#### What the task requires
Could you write out, word for word, each line from the one containing "robot/violet <725 217>" to the last line of the data below, both included and nothing more?

[[ Data for this exercise open ]]

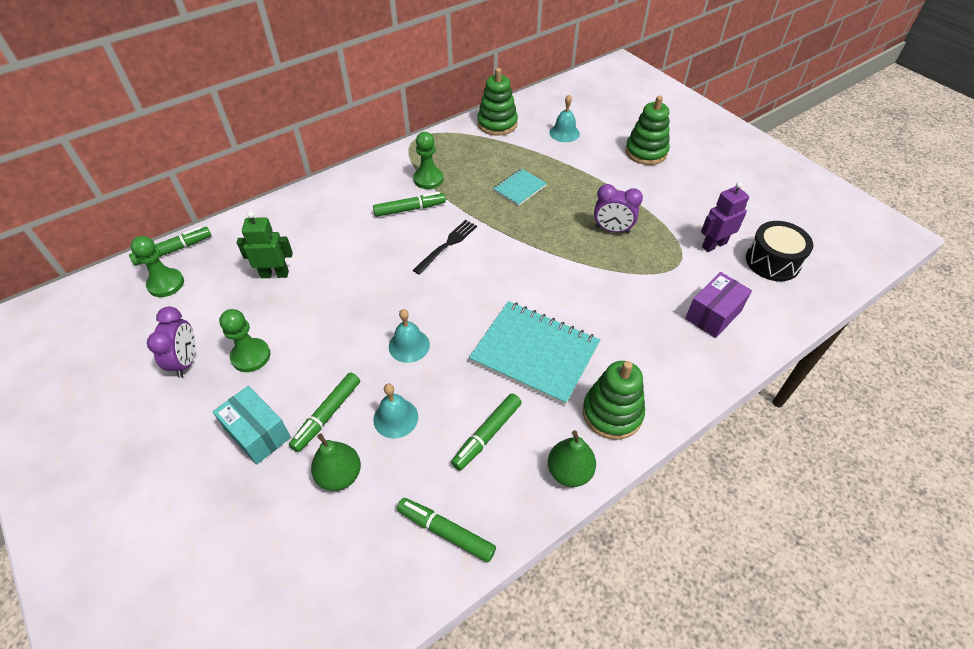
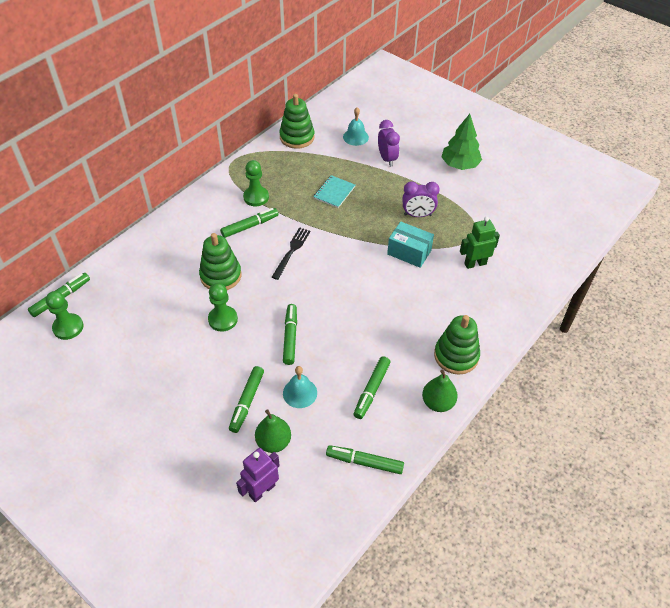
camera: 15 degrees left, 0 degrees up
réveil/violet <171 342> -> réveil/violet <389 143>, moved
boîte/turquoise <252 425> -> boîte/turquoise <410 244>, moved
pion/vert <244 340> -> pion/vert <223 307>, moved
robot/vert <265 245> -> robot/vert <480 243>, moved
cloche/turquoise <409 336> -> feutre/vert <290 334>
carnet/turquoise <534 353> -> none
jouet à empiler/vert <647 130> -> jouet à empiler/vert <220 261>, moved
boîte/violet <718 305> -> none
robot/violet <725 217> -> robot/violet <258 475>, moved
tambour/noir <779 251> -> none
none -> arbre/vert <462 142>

[[ Data for this exercise closed ]]

#### Task output
robot/violet <725 217> -> robot/violet <258 475>, moved
tambour/noir <779 251> -> none
none -> arbre/vert <462 142>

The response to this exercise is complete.